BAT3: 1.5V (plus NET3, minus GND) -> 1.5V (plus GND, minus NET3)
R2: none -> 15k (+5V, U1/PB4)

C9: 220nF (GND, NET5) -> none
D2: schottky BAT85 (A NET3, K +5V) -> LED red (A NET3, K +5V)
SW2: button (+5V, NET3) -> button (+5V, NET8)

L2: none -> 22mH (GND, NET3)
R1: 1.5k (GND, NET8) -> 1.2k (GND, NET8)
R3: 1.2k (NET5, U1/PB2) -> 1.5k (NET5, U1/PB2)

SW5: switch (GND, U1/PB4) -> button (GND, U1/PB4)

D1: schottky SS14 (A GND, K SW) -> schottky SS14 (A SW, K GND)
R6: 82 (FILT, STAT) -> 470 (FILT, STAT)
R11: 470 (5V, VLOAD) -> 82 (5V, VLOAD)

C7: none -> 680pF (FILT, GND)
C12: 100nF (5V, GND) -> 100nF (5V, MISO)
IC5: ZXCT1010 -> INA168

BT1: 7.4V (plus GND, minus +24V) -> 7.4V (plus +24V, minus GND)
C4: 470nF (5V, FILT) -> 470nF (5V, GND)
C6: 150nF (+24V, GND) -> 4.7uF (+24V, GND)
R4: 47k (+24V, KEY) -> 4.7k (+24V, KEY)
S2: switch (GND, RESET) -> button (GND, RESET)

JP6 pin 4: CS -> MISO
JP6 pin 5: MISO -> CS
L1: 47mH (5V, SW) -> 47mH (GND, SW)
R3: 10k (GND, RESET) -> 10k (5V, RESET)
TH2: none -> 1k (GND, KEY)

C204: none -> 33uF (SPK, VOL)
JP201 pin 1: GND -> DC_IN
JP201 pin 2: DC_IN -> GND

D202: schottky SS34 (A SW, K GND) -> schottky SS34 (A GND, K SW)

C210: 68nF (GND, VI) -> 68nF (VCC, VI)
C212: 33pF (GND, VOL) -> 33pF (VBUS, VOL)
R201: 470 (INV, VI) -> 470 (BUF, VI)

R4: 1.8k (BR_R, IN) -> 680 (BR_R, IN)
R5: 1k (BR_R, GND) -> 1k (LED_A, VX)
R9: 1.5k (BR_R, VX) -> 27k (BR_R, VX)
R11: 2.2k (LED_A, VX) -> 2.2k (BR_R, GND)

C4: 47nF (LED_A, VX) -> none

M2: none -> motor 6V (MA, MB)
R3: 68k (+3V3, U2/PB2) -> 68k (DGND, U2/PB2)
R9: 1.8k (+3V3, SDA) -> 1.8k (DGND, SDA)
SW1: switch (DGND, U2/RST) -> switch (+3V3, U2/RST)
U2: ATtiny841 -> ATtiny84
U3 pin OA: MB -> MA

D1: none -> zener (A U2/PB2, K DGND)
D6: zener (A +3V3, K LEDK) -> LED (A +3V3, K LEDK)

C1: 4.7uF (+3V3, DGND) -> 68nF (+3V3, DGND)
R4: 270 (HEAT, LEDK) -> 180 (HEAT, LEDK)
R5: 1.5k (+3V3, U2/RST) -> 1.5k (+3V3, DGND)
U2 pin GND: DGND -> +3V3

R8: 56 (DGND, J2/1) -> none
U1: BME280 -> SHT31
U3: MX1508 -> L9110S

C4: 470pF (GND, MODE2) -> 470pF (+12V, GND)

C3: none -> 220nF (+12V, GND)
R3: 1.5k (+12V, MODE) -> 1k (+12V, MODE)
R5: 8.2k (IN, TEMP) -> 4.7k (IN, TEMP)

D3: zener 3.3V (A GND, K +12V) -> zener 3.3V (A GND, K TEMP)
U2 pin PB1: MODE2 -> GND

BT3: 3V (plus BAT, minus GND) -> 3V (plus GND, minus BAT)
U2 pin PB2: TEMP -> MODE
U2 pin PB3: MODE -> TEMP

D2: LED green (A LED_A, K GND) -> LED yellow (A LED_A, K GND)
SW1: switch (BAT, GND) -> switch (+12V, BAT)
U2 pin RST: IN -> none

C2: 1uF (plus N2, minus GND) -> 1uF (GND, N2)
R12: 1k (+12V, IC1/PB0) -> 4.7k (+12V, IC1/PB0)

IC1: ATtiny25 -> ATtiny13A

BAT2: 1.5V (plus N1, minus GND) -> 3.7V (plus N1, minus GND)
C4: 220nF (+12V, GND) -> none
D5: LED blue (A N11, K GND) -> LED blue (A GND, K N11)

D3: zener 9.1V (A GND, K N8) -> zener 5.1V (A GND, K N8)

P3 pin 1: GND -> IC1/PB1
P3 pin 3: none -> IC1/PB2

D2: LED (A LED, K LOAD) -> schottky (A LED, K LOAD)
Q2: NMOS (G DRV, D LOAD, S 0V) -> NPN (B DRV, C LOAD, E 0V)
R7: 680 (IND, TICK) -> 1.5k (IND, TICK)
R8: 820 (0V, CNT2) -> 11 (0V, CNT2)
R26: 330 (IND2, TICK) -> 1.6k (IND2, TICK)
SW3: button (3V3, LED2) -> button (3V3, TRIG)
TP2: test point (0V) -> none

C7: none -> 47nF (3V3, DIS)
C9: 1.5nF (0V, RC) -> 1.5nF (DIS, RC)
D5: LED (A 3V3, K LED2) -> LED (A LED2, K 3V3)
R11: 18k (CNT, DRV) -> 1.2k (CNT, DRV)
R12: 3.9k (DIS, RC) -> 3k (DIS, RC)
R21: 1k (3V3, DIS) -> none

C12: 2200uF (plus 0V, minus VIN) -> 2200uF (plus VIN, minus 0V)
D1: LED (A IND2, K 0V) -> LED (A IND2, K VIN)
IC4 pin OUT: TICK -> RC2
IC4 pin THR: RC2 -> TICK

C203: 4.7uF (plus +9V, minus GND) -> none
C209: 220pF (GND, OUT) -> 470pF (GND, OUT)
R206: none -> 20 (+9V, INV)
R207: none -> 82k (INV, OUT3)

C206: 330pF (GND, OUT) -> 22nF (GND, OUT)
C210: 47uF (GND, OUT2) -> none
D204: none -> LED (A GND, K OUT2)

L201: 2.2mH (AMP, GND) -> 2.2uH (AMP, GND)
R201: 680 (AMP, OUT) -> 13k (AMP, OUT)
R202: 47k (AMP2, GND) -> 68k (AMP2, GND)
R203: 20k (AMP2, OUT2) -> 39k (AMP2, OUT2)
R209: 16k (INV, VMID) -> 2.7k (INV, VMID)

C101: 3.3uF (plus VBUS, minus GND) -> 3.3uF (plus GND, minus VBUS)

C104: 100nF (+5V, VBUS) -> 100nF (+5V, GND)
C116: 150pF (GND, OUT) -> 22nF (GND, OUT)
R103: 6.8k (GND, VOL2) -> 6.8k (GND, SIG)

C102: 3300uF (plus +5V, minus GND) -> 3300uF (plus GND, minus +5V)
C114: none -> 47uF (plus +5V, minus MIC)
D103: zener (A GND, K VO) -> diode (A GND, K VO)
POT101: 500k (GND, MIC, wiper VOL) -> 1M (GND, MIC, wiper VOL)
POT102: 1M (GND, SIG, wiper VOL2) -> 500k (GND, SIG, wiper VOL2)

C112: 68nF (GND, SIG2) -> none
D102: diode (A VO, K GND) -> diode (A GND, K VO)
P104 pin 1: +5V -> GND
━━━━━━
[EXERCISE DESCRIPTION]: For this task, write out exactly the lines of the entries above, starting at the line with "R202: 47k (AMP2, GND) -> 68k (AMP2, GND)" and ending at the line with "C116: 150pF (GND, OUT) -> 22nF (GND, OUT)", both included, and no others.

[EXERCISE SOLUTION]:
R202: 47k (AMP2, GND) -> 68k (AMP2, GND)
R203: 20k (AMP2, OUT2) -> 39k (AMP2, OUT2)
R209: 16k (INV, VMID) -> 2.7k (INV, VMID)

C101: 3.3uF (plus VBUS, minus GND) -> 3.3uF (plus GND, minus VBUS)

C104: 100nF (+5V, VBUS) -> 100nF (+5V, GND)
C116: 150pF (GND, OUT) -> 22nF (GND, OUT)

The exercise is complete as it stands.